Data to process:
════════
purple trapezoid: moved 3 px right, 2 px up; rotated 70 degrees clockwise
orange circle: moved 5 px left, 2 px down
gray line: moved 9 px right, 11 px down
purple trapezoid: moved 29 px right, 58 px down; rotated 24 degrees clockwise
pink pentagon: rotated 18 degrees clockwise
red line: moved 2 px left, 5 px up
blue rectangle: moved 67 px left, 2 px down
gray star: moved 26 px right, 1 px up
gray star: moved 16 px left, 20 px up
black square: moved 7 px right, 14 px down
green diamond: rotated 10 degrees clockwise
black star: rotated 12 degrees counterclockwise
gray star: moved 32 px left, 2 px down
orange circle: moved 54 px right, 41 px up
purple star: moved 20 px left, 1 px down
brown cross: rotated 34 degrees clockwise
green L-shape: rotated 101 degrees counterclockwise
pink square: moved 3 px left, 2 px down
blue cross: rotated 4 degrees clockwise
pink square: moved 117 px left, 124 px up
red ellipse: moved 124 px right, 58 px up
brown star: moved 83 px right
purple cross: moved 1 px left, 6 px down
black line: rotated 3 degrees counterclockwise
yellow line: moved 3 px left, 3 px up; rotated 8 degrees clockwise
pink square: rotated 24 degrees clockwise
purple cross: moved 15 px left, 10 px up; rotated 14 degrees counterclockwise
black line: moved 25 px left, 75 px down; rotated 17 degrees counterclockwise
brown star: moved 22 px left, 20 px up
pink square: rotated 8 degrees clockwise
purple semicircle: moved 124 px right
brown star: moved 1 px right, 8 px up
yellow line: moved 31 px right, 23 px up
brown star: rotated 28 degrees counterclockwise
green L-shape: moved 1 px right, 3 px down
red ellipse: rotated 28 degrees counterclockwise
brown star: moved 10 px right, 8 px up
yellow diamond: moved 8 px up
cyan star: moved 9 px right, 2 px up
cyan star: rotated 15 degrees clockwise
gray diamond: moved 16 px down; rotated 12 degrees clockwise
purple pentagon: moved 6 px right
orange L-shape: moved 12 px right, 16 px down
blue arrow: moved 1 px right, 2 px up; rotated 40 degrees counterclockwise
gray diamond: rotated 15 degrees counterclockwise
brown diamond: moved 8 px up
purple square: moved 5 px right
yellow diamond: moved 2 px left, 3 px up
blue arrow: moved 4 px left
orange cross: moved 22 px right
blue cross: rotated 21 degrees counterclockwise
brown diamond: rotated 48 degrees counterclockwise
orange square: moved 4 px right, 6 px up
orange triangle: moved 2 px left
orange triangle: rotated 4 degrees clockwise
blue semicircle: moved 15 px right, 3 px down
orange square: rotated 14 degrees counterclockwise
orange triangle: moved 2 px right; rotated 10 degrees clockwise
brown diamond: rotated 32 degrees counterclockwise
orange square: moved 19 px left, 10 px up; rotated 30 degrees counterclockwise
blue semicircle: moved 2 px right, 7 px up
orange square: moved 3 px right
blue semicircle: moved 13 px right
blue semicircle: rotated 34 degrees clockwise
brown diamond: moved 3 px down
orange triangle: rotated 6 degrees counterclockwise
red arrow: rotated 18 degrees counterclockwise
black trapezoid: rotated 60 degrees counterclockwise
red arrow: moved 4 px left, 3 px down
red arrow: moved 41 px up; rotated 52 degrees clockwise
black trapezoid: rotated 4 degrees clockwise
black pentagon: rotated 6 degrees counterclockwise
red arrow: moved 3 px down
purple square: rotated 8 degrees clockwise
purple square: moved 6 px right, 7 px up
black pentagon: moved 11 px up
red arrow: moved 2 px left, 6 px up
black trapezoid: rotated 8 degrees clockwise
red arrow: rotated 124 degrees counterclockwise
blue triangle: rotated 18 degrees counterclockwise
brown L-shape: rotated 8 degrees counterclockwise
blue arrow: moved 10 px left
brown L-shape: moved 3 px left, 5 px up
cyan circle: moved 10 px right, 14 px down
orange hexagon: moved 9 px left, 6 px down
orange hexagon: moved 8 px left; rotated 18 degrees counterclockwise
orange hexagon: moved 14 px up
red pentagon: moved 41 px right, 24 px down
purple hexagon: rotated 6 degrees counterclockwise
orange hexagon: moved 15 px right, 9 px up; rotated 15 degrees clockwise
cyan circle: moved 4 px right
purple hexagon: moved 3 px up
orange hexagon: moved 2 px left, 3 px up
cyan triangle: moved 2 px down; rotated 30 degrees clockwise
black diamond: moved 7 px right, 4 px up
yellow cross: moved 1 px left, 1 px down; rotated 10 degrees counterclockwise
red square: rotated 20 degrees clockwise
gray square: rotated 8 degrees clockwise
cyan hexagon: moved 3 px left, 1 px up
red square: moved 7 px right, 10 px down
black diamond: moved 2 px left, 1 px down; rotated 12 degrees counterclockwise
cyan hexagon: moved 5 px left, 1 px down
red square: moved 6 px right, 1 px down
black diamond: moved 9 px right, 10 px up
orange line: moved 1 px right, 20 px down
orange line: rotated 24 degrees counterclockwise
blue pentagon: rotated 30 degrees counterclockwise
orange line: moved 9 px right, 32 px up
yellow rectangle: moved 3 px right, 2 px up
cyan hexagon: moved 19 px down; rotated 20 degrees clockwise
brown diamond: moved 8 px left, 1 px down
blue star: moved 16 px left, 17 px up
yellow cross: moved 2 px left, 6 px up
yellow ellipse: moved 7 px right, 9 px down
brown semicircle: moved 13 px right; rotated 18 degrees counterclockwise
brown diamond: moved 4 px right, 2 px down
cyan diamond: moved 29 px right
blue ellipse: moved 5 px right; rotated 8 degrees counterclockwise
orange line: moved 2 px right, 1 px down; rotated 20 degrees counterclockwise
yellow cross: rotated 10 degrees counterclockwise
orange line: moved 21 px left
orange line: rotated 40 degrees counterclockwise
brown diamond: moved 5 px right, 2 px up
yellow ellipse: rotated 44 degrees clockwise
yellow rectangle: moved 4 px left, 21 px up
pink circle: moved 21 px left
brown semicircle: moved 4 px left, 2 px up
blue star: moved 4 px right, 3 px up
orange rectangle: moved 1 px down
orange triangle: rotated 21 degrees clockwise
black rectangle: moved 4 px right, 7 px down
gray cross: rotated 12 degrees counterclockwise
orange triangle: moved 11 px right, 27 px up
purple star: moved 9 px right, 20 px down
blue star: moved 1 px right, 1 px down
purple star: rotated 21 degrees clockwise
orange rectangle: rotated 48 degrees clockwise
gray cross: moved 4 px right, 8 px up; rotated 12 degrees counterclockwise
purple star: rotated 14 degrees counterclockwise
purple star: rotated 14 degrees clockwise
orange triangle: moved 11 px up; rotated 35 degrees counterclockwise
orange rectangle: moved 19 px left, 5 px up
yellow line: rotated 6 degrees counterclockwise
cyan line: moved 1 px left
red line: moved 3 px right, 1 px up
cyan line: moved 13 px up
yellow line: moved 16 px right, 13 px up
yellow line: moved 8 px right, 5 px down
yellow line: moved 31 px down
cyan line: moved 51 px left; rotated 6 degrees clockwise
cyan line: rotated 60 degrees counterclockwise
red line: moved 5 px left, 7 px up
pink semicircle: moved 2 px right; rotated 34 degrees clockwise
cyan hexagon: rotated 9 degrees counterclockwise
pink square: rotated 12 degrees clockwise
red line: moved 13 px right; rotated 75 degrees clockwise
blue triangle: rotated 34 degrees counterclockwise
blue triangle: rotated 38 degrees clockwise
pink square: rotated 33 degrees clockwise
════════
Problem: Can you switch every "counterclockwise" in the data above to "anticlockwise" and give all the lines again with nothing else changed?

Output for this task:
purple trapezoid: moved 3 px right, 2 px up; rotated 70 degrees clockwise
orange circle: moved 5 px left, 2 px down
gray line: moved 9 px right, 11 px down
purple trapezoid: moved 29 px right, 58 px down; rotated 24 degrees clockwise
pink pentagon: rotated 18 degrees clockwise
red line: moved 2 px left, 5 px up
blue rectangle: moved 67 px left, 2 px down
gray star: moved 26 px right, 1 px up
gray star: moved 16 px left, 20 px up
black square: moved 7 px right, 14 px down
green diamond: rotated 10 degrees clockwise
black star: rotated 12 degrees anticlockwise
gray star: moved 32 px left, 2 px down
orange circle: moved 54 px right, 41 px up
purple star: moved 20 px left, 1 px down
brown cross: rotated 34 degrees clockwise
green L-shape: rotated 101 degrees anticlockwise
pink square: moved 3 px left, 2 px down
blue cross: rotated 4 degrees clockwise
pink square: moved 117 px left, 124 px up
red ellipse: moved 124 px right, 58 px up
brown star: moved 83 px right
purple cross: moved 1 px left, 6 px down
black line: rotated 3 degrees anticlockwise
yellow line: moved 3 px left, 3 px up; rotated 8 degrees clockwise
pink square: rotated 24 degrees clockwise
purple cross: moved 15 px left, 10 px up; rotated 14 degrees anticlockwise
black line: moved 25 px left, 75 px down; rotated 17 degrees anticlockwise
brown star: moved 22 px left, 20 px up
pink square: rotated 8 degrees clockwise
purple semicircle: moved 124 px right
brown star: moved 1 px right, 8 px up
yellow line: moved 31 px right, 23 px up
brown star: rotated 28 degrees anticlockwise
green L-shape: moved 1 px right, 3 px down
red ellipse: rotated 28 degrees anticlockwise
brown star: moved 10 px right, 8 px up
yellow diamond: moved 8 px up
cyan star: moved 9 px right, 2 px up
cyan star: rotated 15 degrees clockwise
gray diamond: moved 16 px down; rotated 12 degrees clockwise
purple pentagon: moved 6 px right
orange L-shape: moved 12 px right, 16 px down
blue arrow: moved 1 px right, 2 px up; rotated 40 degrees anticlockwise
gray diamond: rotated 15 degrees anticlockwise
brown diamond: moved 8 px up
purple square: moved 5 px right
yellow diamond: moved 2 px left, 3 px up
blue arrow: moved 4 px left
orange cross: moved 22 px right
blue cross: rotated 21 degrees anticlockwise
brown diamond: rotated 48 degrees anticlockwise
orange square: moved 4 px right, 6 px up
orange triangle: moved 2 px left
orange triangle: rotated 4 degrees clockwise
blue semicircle: moved 15 px right, 3 px down
orange square: rotated 14 degrees anticlockwise
orange triangle: moved 2 px right; rotated 10 degrees clockwise
brown diamond: rotated 32 degrees anticlockwise
orange square: moved 19 px left, 10 px up; rotated 30 degrees anticlockwise
blue semicircle: moved 2 px right, 7 px up
orange square: moved 3 px right
blue semicircle: moved 13 px right
blue semicircle: rotated 34 degrees clockwise
brown diamond: moved 3 px down
orange triangle: rotated 6 degrees anticlockwise
red arrow: rotated 18 degrees anticlockwise
black trapezoid: rotated 60 degrees anticlockwise
red arrow: moved 4 px left, 3 px down
red arrow: moved 41 px up; rotated 52 degrees clockwise
black trapezoid: rotated 4 degrees clockwise
black pentagon: rotated 6 degrees anticlockwise
red arrow: moved 3 px down
purple square: rotated 8 degrees clockwise
purple square: moved 6 px right, 7 px up
black pentagon: moved 11 px up
red arrow: moved 2 px left, 6 px up
black trapezoid: rotated 8 degrees clockwise
red arrow: rotated 124 degrees anticlockwise
blue triangle: rotated 18 degrees anticlockwise
brown L-shape: rotated 8 degrees anticlockwise
blue arrow: moved 10 px left
brown L-shape: moved 3 px left, 5 px up
cyan circle: moved 10 px right, 14 px down
orange hexagon: moved 9 px left, 6 px down
orange hexagon: moved 8 px left; rotated 18 degrees anticlockwise
orange hexagon: moved 14 px up
red pentagon: moved 41 px right, 24 px down
purple hexagon: rotated 6 degrees anticlockwise
orange hexagon: moved 15 px right, 9 px up; rotated 15 degrees clockwise
cyan circle: moved 4 px right
purple hexagon: moved 3 px up
orange hexagon: moved 2 px left, 3 px up
cyan triangle: moved 2 px down; rotated 30 degrees clockwise
black diamond: moved 7 px right, 4 px up
yellow cross: moved 1 px left, 1 px down; rotated 10 degrees anticlockwise
red square: rotated 20 degrees clockwise
gray square: rotated 8 degrees clockwise
cyan hexagon: moved 3 px left, 1 px up
red square: moved 7 px right, 10 px down
black diamond: moved 2 px left, 1 px down; rotated 12 degrees anticlockwise
cyan hexagon: moved 5 px left, 1 px down
red square: moved 6 px right, 1 px down
black diamond: moved 9 px right, 10 px up
orange line: moved 1 px right, 20 px down
orange line: rotated 24 degrees anticlockwise
blue pentagon: rotated 30 degrees anticlockwise
orange line: moved 9 px right, 32 px up
yellow rectangle: moved 3 px right, 2 px up
cyan hexagon: moved 19 px down; rotated 20 degrees clockwise
brown diamond: moved 8 px left, 1 px down
blue star: moved 16 px left, 17 px up
yellow cross: moved 2 px left, 6 px up
yellow ellipse: moved 7 px right, 9 px down
brown semicircle: moved 13 px right; rotated 18 degrees anticlockwise
brown diamond: moved 4 px right, 2 px down
cyan diamond: moved 29 px right
blue ellipse: moved 5 px right; rotated 8 degrees anticlockwise
orange line: moved 2 px right, 1 px down; rotated 20 degrees anticlockwise
yellow cross: rotated 10 degrees anticlockwise
orange line: moved 21 px left
orange line: rotated 40 degrees anticlockwise
brown diamond: moved 5 px right, 2 px up
yellow ellipse: rotated 44 degrees clockwise
yellow rectangle: moved 4 px left, 21 px up
pink circle: moved 21 px left
brown semicircle: moved 4 px left, 2 px up
blue star: moved 4 px right, 3 px up
orange rectangle: moved 1 px down
orange triangle: rotated 21 degrees clockwise
black rectangle: moved 4 px right, 7 px down
gray cross: rotated 12 degrees anticlockwise
orange triangle: moved 11 px right, 27 px up
purple star: moved 9 px right, 20 px down
blue star: moved 1 px right, 1 px down
purple star: rotated 21 degrees clockwise
orange rectangle: rotated 48 degrees clockwise
gray cross: moved 4 px right, 8 px up; rotated 12 degrees anticlockwise
purple star: rotated 14 degrees anticlockwise
purple star: rotated 14 degrees clockwise
orange triangle: moved 11 px up; rotated 35 degrees anticlockwise
orange rectangle: moved 19 px left, 5 px up
yellow line: rotated 6 degrees anticlockwise
cyan line: moved 1 px left
red line: moved 3 px right, 1 px up
cyan line: moved 13 px up
yellow line: moved 16 px right, 13 px up
yellow line: moved 8 px right, 5 px down
yellow line: moved 31 px down
cyan line: moved 51 px left; rotated 6 degrees clockwise
cyan line: rotated 60 degrees anticlockwise
red line: moved 5 px left, 7 px up
pink semicircle: moved 2 px right; rotated 34 degrees clockwise
cyan hexagon: rotated 9 degrees anticlockwise
pink square: rotated 12 degrees clockwise
red line: moved 13 px right; rotated 75 degrees clockwise
blue triangle: rotated 34 degrees anticlockwise
blue triangle: rotated 38 degrees clockwise
pink square: rotated 33 degrees clockwise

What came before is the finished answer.